__RECORDS__.
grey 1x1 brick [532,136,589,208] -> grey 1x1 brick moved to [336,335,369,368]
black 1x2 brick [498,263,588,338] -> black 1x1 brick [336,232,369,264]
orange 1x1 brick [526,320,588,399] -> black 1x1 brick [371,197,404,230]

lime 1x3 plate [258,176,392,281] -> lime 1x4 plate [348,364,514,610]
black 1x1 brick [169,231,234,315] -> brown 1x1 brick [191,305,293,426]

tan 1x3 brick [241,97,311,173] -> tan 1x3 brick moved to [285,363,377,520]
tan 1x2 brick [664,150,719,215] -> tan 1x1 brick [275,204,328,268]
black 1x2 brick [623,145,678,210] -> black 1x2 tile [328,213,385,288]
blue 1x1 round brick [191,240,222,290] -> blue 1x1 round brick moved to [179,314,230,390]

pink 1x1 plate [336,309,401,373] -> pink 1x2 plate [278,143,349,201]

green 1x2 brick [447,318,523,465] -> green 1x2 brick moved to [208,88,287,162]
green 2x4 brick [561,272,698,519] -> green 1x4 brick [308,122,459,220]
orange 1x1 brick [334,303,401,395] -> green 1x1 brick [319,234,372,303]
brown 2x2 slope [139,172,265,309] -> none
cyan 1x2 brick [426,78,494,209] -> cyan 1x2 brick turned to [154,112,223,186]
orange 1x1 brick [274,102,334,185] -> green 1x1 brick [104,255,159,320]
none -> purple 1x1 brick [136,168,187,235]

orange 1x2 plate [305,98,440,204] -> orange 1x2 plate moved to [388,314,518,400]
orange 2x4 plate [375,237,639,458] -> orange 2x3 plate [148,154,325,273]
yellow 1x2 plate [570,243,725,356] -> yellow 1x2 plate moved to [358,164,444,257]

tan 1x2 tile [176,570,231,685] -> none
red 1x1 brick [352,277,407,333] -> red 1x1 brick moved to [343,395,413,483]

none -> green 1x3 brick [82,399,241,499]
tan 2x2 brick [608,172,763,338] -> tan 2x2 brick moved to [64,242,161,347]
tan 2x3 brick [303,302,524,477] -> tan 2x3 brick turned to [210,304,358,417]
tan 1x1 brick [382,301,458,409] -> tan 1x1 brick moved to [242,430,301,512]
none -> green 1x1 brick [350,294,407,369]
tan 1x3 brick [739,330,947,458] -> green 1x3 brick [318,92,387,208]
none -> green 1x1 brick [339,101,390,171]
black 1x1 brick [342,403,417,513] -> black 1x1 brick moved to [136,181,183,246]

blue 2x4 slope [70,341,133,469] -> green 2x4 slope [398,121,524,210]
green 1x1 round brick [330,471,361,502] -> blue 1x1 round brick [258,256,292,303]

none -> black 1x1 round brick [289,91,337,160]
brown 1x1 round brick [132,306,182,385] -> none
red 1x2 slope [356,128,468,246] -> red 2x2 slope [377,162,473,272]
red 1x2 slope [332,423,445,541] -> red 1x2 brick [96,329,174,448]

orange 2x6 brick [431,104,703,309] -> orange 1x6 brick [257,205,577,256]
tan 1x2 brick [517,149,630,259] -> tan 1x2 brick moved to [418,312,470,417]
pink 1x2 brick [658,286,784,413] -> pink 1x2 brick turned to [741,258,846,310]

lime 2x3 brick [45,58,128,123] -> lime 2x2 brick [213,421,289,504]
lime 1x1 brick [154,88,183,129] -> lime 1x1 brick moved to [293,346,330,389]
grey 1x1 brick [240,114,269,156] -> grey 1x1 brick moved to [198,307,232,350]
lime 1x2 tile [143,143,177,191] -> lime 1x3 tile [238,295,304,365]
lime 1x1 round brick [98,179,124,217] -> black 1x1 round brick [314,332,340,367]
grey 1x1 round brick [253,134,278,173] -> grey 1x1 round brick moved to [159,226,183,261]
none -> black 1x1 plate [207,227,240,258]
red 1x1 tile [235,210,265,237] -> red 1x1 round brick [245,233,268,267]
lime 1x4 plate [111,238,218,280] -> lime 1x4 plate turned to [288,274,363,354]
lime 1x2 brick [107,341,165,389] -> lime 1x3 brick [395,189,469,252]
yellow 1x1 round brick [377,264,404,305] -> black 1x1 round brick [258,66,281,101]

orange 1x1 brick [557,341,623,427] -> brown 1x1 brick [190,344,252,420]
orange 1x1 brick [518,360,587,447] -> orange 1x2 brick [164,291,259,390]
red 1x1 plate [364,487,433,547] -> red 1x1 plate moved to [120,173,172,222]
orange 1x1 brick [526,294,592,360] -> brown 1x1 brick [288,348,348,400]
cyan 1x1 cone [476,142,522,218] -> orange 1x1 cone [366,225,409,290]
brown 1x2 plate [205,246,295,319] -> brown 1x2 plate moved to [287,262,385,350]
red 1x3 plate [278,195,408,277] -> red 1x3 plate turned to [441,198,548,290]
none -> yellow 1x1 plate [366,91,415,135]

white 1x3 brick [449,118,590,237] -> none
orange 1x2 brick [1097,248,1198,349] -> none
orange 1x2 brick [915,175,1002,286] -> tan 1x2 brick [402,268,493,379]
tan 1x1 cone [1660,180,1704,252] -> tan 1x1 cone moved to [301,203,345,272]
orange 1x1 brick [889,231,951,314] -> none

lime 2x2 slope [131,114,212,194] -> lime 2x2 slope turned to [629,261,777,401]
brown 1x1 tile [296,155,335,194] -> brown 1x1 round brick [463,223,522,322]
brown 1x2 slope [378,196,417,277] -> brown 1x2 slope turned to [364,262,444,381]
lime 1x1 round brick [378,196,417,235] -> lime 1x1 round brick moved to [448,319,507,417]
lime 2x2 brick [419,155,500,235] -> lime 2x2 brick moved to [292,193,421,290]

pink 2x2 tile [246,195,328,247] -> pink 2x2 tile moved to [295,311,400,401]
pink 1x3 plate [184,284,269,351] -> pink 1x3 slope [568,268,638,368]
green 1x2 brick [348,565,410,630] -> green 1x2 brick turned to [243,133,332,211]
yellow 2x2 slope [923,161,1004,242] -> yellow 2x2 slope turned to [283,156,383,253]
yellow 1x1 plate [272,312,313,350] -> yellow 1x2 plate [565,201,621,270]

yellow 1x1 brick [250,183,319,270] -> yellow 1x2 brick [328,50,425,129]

__WHAT IS REQUIRED__. Using the entries above, give back exactly the line containing "none -> purple 1x1 brick [136,168,187,235]", the line containing "tan 1x1 brick [382,301,458,409]", and every line between them, and nothing else.

__RESULT FOR THIS EXERCISE__.
none -> purple 1x1 brick [136,168,187,235]

orange 1x2 plate [305,98,440,204] -> orange 1x2 plate moved to [388,314,518,400]
orange 2x4 plate [375,237,639,458] -> orange 2x3 plate [148,154,325,273]
yellow 1x2 plate [570,243,725,356] -> yellow 1x2 plate moved to [358,164,444,257]

tan 1x2 tile [176,570,231,685] -> none
red 1x1 brick [352,277,407,333] -> red 1x1 brick moved to [343,395,413,483]

none -> green 1x3 brick [82,399,241,499]
tan 2x2 brick [608,172,763,338] -> tan 2x2 brick moved to [64,242,161,347]
tan 2x3 brick [303,302,524,477] -> tan 2x3 brick turned to [210,304,358,417]
tan 1x1 brick [382,301,458,409] -> tan 1x1 brick moved to [242,430,301,512]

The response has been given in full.